### PROMPT
Filter the listing below for "none" and report every line that has it.

### DATA SHOWN
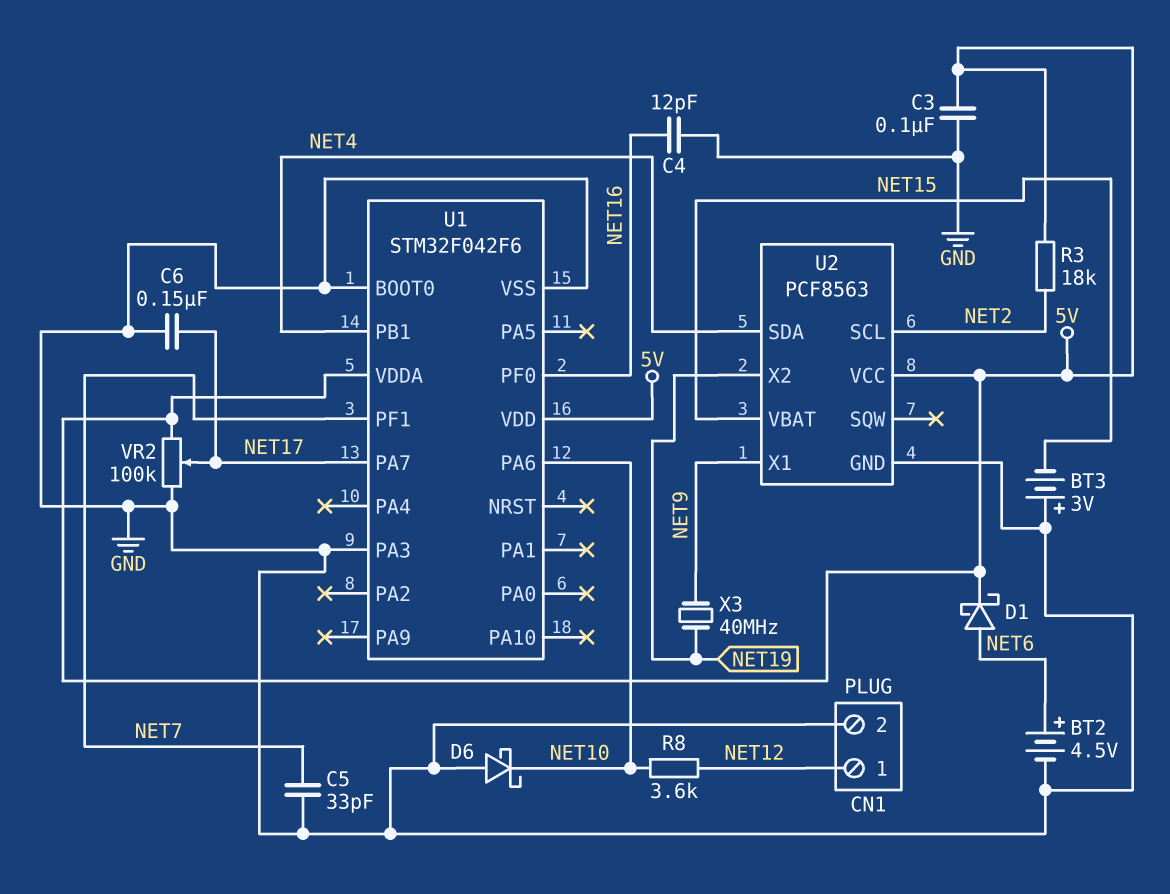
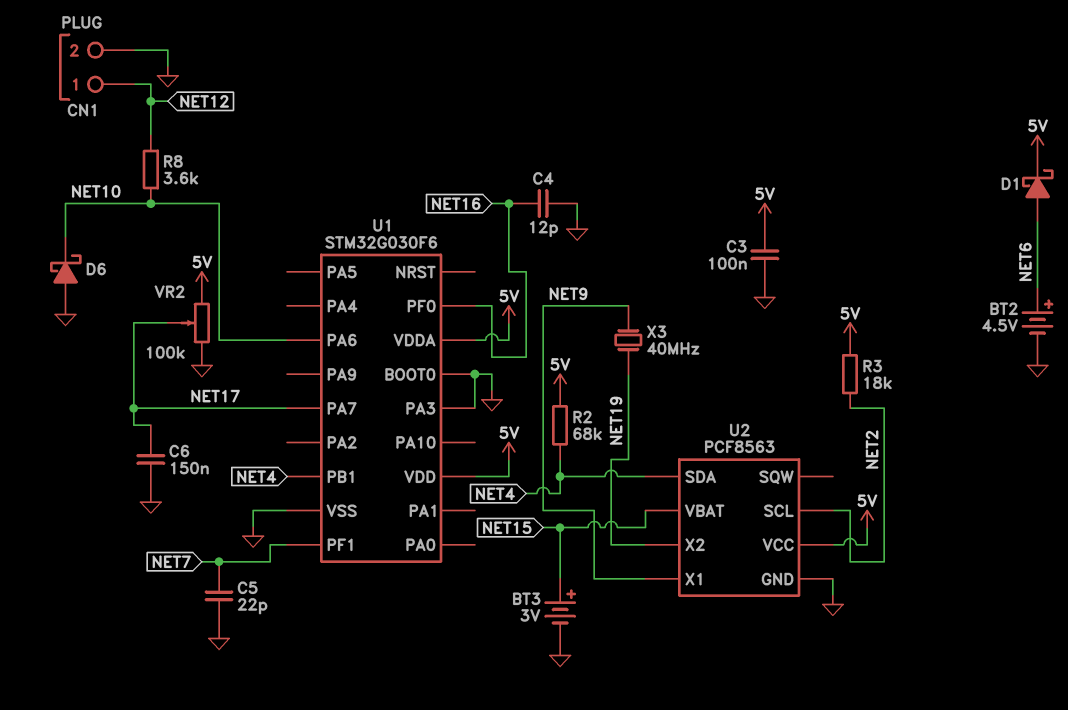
BT3: 3V (plus GND, minus NET15) -> 3V (plus NET15, minus GND)
C5: 33pF (GND, NET7) -> 22pF (GND, NET7)
R2: none -> 68k (5V, NET4)
U1: STM32F042F6 -> STM32G030F6

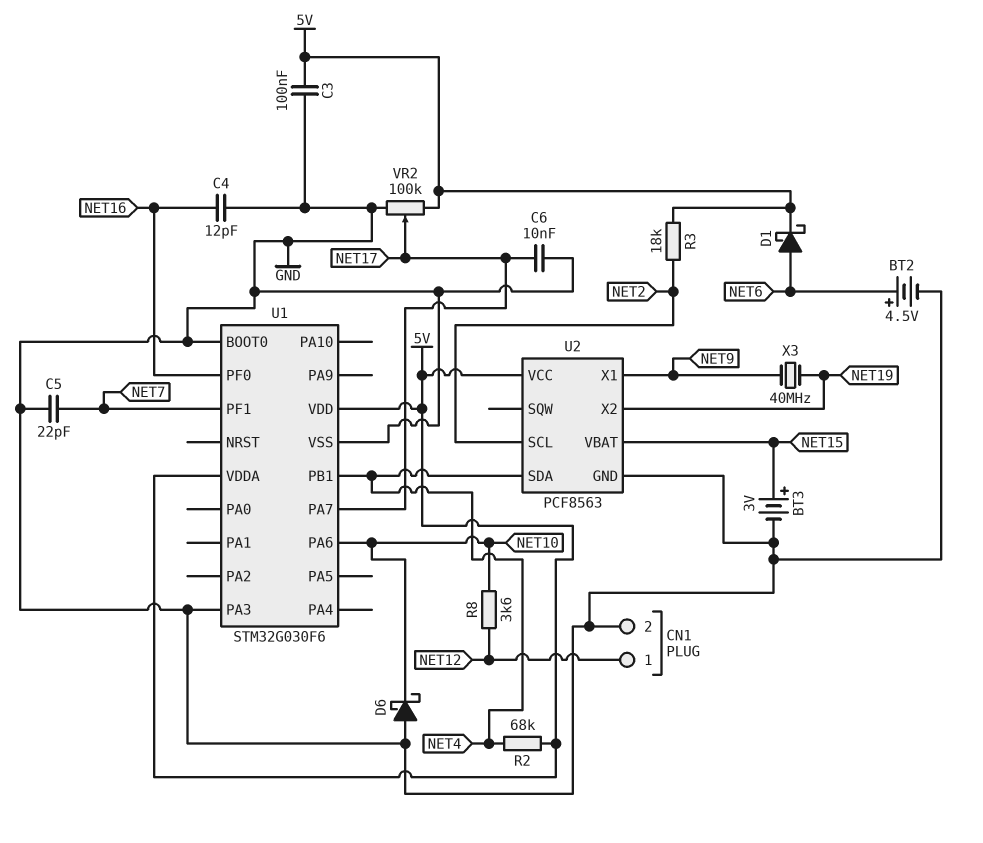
C6: 150nF (GND, NET17) -> 10nF (GND, NET17)

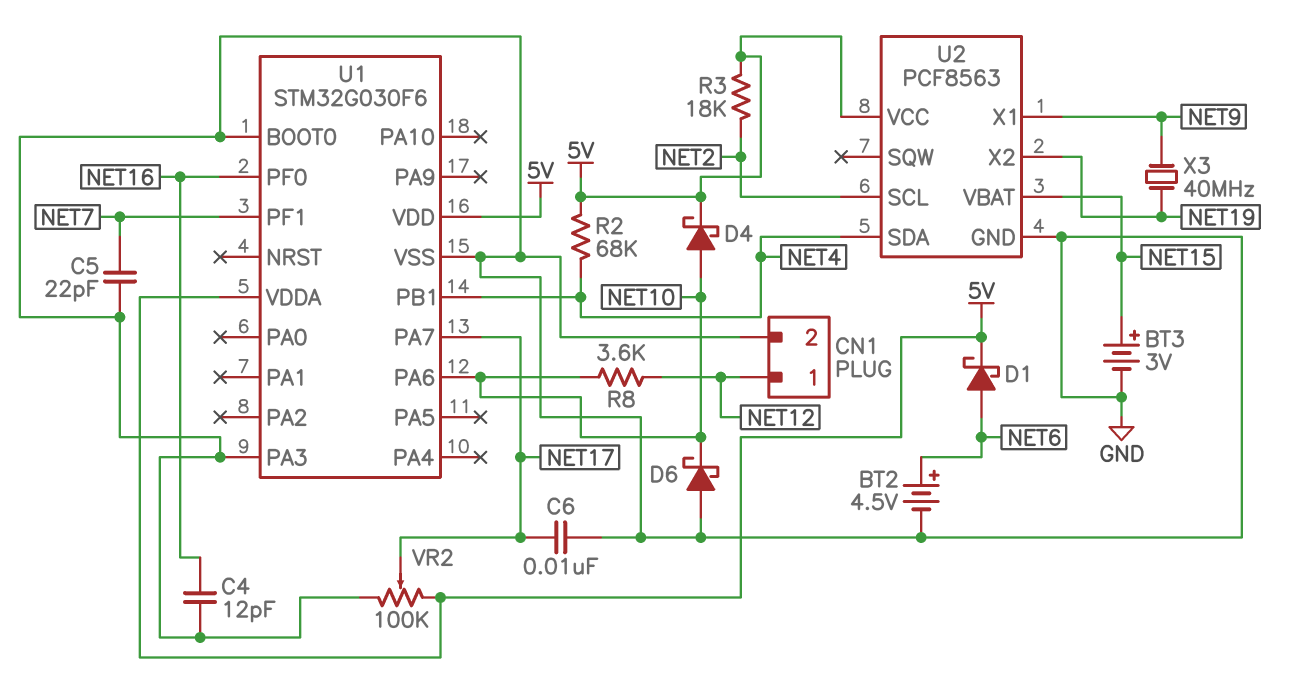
C3: 100nF (5V, GND) -> none
D4: none -> schottky (A NET10, K 5V)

### TASK RESULT
R2: none -> 68k (5V, NET4)
C3: 100nF (5V, GND) -> none
D4: none -> schottky (A NET10, K 5V)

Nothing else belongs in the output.